**Exercise aim:**
Scan the records below for the line with "D3: LED green" and the line with "D1: diode 1N4001 (A NET9, K VCC) -> none". Repeat those two lines and every line between them exactly, and nothing else.
____
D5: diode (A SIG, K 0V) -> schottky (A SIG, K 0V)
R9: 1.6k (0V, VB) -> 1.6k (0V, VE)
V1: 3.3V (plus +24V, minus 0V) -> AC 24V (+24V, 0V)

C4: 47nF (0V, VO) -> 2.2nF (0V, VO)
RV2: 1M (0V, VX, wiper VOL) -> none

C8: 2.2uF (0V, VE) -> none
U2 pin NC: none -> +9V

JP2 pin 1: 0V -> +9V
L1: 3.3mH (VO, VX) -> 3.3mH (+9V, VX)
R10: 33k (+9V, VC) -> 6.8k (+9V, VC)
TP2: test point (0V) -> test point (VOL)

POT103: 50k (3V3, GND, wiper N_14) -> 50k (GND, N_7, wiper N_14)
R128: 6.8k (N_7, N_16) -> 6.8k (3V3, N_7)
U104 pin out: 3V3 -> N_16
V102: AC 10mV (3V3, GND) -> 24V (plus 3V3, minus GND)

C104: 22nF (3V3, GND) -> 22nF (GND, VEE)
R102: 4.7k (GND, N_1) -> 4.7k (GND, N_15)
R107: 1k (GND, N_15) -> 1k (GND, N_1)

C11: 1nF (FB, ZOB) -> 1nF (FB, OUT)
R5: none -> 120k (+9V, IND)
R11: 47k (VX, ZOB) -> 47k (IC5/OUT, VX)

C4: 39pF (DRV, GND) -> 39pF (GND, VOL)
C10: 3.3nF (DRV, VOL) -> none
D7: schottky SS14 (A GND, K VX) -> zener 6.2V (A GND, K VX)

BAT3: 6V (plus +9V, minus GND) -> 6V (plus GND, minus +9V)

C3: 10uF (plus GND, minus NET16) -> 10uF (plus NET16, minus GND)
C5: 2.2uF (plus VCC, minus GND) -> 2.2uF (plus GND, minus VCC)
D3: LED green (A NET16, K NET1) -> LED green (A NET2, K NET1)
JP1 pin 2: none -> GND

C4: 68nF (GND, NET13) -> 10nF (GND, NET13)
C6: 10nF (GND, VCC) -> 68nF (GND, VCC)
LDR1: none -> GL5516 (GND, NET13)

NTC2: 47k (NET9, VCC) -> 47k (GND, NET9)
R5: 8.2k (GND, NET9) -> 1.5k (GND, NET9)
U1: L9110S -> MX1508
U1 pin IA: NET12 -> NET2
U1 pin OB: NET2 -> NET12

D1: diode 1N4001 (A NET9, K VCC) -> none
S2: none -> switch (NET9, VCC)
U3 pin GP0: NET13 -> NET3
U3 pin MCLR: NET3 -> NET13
____
**Task answer:**
D3: LED green (A NET16, K NET1) -> LED green (A NET2, K NET1)
JP1 pin 2: none -> GND

C4: 68nF (GND, NET13) -> 10nF (GND, NET13)
C6: 10nF (GND, VCC) -> 68nF (GND, VCC)
LDR1: none -> GL5516 (GND, NET13)

NTC2: 47k (NET9, VCC) -> 47k (GND, NET9)
R5: 8.2k (GND, NET9) -> 1.5k (GND, NET9)
U1: L9110S -> MX1508
U1 pin IA: NET12 -> NET2
U1 pin OB: NET2 -> NET12

D1: diode 1N4001 (A NET9, K VCC) -> none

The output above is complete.